Task directions:
Once the line with "The Eimer [orange] at [855,294] disappeared." is found in the entries below, print it and each following line exactly, stopping after the line with "The Eimer [gelb] at [102,289] appeared."; print nothing else.

___ Material to process ___

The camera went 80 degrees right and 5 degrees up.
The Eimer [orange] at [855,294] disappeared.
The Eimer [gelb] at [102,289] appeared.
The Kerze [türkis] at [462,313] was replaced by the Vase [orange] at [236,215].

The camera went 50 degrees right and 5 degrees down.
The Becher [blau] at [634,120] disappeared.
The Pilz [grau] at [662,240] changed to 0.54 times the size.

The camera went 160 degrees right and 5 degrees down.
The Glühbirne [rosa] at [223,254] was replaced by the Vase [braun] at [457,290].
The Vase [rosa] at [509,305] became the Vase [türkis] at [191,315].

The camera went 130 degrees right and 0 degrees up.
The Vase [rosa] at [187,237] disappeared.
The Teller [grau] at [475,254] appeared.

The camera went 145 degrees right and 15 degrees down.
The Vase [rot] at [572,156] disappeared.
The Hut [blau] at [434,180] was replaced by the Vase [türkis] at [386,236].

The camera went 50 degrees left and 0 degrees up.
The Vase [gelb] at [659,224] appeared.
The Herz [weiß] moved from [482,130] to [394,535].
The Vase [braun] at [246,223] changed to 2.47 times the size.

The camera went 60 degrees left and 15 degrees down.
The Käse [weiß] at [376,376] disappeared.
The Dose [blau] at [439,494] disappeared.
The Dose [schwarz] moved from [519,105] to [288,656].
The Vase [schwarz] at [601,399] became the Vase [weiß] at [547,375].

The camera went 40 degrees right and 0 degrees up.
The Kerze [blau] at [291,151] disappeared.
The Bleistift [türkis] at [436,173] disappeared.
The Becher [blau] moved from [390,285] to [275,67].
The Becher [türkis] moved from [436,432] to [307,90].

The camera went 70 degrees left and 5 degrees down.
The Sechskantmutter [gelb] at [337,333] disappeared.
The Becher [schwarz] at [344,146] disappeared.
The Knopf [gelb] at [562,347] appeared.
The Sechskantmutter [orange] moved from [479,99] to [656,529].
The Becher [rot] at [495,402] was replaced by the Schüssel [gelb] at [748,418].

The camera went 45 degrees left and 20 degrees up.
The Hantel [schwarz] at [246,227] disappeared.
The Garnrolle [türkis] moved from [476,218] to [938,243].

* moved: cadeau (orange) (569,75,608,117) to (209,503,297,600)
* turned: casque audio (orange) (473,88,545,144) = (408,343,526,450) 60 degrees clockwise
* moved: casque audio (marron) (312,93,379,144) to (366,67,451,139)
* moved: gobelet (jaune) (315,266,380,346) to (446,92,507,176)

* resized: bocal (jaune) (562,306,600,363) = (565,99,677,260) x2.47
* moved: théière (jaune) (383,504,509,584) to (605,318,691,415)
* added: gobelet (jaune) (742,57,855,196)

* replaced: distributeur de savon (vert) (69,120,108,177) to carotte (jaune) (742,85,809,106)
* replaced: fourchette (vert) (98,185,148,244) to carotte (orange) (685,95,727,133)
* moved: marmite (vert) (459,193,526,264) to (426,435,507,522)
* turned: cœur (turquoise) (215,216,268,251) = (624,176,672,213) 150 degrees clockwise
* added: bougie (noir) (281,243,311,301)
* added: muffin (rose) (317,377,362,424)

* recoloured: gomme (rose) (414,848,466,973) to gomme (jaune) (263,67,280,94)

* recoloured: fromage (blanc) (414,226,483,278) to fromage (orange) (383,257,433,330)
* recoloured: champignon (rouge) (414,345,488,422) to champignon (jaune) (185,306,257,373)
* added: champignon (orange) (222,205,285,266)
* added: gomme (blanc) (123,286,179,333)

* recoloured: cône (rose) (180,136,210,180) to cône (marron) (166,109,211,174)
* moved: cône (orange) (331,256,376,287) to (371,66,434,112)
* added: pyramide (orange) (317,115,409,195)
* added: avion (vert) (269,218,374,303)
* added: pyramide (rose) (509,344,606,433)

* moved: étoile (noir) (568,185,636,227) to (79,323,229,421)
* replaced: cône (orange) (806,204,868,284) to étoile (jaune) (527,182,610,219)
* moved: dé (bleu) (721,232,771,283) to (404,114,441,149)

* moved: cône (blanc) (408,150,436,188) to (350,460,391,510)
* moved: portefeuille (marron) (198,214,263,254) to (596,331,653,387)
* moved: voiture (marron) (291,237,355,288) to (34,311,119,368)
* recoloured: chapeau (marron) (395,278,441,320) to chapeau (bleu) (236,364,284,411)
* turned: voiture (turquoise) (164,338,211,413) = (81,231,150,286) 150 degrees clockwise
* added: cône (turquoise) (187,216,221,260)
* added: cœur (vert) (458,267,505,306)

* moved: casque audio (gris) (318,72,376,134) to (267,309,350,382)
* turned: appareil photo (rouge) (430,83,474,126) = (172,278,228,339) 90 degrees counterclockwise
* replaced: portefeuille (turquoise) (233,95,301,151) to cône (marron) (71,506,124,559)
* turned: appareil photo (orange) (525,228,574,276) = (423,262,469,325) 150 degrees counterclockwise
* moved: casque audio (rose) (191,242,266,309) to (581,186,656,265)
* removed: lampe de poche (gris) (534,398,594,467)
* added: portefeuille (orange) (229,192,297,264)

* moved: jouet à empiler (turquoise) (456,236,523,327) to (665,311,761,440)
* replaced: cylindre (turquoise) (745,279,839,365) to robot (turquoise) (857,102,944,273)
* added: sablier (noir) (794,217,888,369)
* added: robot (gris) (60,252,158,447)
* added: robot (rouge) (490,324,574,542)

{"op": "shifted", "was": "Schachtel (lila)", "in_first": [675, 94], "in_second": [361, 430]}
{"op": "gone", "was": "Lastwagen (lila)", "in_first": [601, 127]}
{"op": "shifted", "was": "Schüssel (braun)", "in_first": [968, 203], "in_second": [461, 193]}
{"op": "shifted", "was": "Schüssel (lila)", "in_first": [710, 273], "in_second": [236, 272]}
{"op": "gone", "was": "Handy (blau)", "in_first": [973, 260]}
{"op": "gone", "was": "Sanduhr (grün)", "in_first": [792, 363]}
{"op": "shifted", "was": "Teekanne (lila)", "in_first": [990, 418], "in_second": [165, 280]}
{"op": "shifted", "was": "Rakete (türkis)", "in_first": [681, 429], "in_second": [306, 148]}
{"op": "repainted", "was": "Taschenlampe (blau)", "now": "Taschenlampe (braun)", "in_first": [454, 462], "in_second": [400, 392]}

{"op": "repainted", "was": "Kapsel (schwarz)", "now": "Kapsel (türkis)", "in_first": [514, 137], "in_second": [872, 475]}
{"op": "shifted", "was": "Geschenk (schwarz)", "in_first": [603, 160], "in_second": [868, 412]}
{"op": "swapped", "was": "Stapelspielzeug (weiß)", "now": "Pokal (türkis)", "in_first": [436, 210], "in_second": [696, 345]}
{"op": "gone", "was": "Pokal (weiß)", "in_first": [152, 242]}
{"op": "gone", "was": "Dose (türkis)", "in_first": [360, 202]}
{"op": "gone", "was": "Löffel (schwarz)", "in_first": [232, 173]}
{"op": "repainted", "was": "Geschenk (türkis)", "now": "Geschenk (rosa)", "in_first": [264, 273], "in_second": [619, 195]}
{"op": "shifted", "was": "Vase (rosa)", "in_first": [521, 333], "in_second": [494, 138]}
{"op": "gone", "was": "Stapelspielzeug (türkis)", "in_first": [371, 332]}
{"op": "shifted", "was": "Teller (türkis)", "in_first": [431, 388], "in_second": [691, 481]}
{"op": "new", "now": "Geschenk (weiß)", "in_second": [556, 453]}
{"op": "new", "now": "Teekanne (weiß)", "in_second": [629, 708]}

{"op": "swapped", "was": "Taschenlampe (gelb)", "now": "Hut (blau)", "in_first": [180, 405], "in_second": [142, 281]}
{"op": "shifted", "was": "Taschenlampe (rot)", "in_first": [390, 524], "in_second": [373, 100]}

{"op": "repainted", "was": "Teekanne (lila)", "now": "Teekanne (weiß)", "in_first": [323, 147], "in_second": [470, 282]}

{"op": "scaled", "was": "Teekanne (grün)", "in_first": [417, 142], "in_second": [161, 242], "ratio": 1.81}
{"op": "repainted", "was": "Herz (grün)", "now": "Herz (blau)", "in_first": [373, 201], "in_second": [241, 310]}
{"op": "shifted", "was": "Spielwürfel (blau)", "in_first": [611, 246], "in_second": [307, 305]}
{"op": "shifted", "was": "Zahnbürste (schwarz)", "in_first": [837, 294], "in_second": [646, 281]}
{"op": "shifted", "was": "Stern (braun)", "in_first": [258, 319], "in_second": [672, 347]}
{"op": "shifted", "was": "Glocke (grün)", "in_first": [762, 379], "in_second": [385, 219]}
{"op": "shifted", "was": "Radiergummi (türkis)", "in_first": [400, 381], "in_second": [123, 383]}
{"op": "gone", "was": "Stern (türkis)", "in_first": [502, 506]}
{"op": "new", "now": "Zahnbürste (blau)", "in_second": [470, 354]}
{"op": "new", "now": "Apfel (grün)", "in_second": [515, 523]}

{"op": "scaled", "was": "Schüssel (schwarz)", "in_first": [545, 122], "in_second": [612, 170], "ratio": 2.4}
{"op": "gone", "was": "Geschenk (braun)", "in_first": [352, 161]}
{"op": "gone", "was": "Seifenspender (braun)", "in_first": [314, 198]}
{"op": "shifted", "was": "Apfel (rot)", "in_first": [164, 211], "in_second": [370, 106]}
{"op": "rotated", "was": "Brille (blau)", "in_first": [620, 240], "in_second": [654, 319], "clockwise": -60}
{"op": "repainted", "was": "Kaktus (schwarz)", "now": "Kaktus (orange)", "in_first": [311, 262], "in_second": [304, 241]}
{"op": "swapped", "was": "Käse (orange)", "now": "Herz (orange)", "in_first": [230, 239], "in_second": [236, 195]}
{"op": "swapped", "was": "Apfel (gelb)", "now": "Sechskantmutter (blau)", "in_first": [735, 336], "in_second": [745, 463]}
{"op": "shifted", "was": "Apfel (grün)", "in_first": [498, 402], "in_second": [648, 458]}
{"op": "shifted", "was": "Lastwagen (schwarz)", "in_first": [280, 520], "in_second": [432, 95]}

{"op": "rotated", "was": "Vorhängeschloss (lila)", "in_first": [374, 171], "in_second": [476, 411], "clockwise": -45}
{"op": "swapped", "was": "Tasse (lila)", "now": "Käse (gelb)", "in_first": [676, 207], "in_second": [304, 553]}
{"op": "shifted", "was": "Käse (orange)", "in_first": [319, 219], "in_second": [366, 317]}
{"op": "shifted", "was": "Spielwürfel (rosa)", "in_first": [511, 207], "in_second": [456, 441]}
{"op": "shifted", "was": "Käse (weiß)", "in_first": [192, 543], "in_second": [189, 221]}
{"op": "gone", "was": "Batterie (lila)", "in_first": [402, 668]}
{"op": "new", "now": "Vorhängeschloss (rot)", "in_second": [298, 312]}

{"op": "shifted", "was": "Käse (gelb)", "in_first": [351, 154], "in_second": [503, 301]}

___

Answer space:
The Eimer [orange] at [855,294] disappeared.
The Eimer [gelb] at [102,289] appeared.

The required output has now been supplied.